DATA TO EXAMINE:

+ + + + +

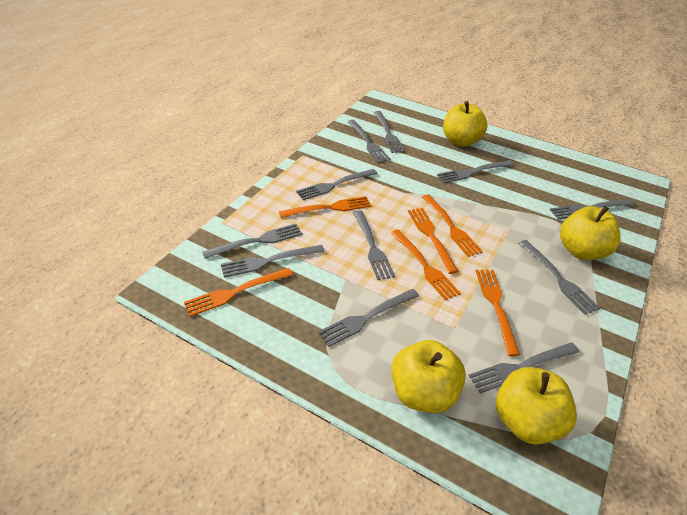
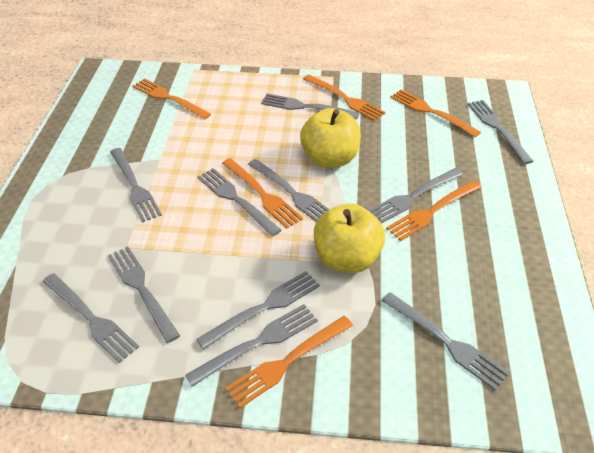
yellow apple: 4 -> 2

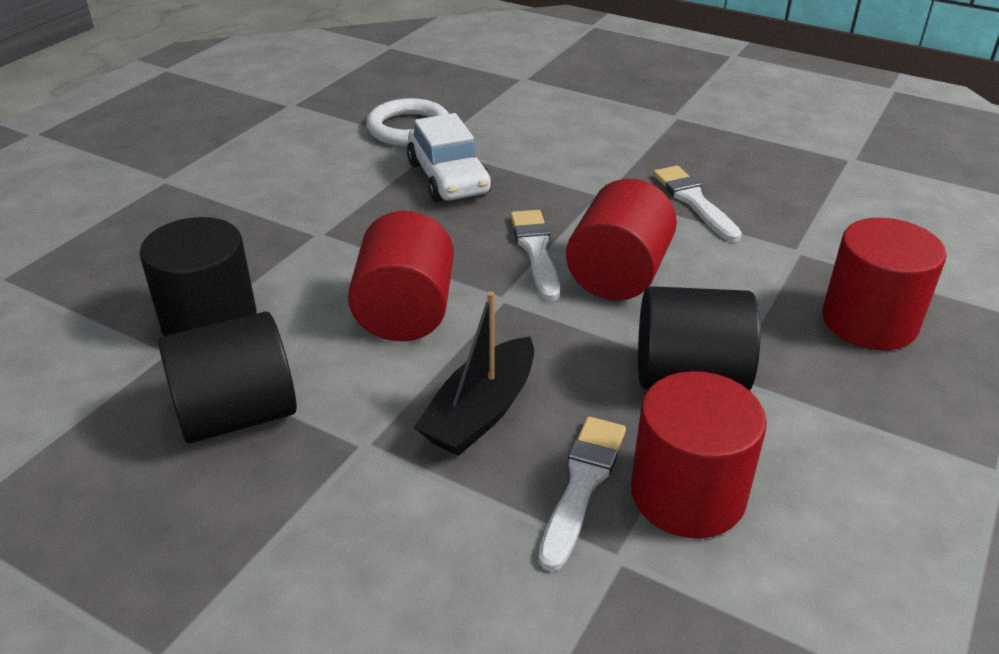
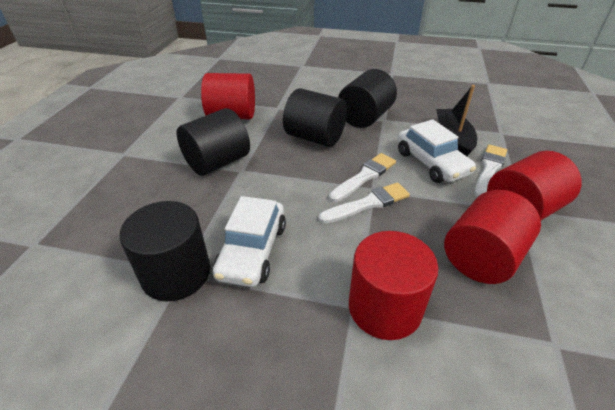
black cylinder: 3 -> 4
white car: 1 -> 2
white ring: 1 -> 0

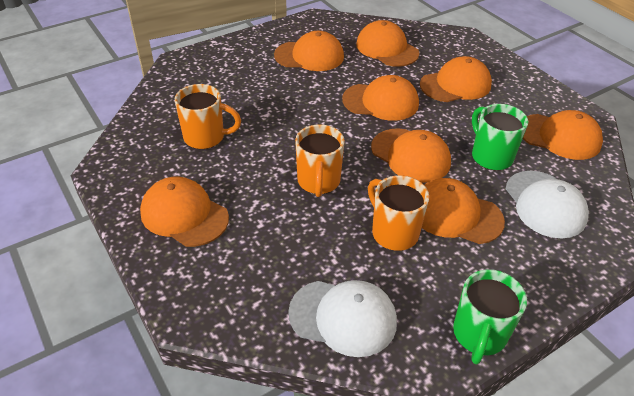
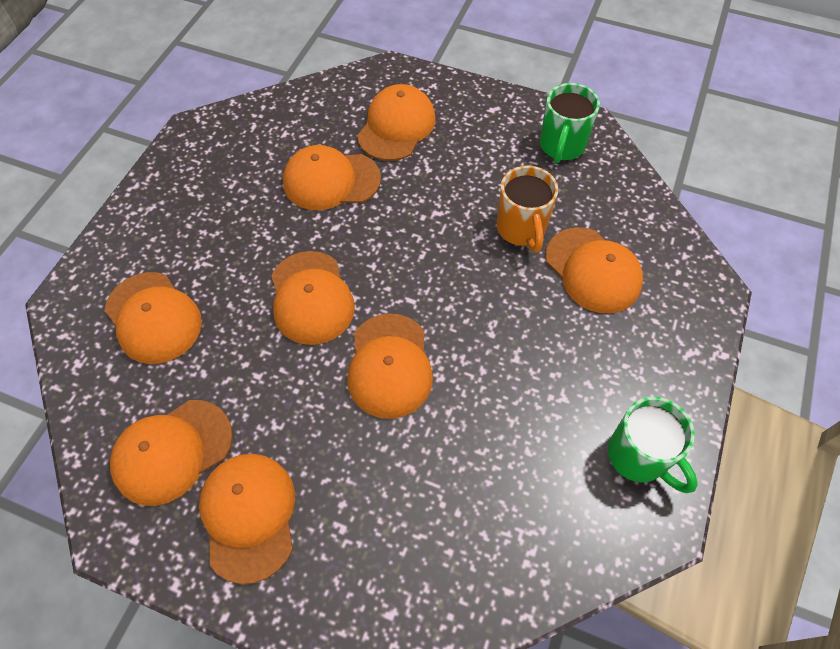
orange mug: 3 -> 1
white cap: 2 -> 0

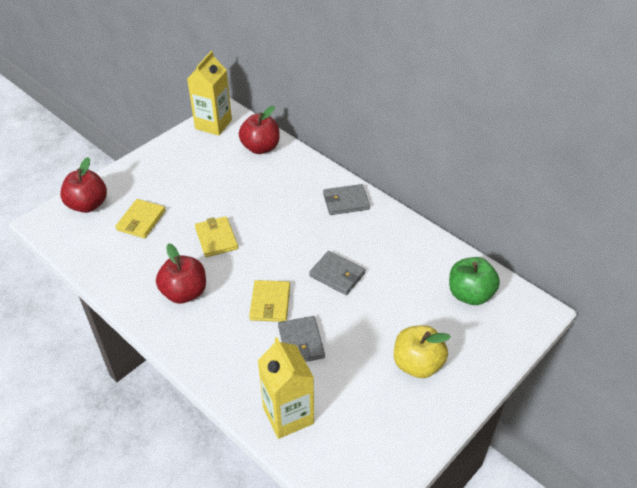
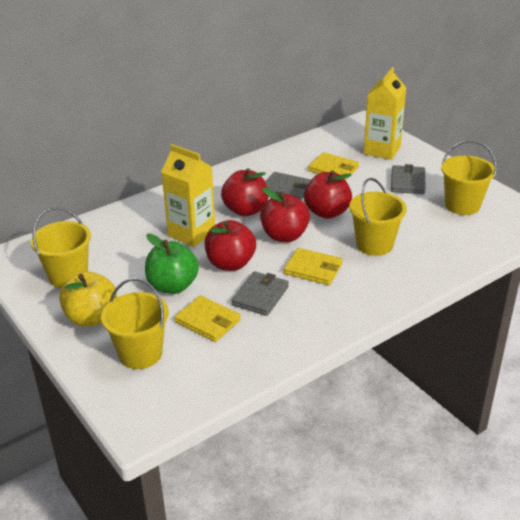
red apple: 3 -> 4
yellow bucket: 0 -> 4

+ + + + +

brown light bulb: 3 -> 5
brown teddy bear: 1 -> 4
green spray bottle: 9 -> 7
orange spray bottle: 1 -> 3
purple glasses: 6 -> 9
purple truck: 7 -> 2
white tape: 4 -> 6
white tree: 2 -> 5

+ + + + +

WHAT IS EXPECTED:
In the listing above, find the line with "yellow apple: 4 -> 2" and output every line through the one with "yellow bucket: 0 -> 4", exactly, without the pictures.

EXERCISE SOLUTION:
yellow apple: 4 -> 2

black cylinder: 3 -> 4
white car: 1 -> 2
white ring: 1 -> 0

orange mug: 3 -> 1
white cap: 2 -> 0

red apple: 3 -> 4
yellow bucket: 0 -> 4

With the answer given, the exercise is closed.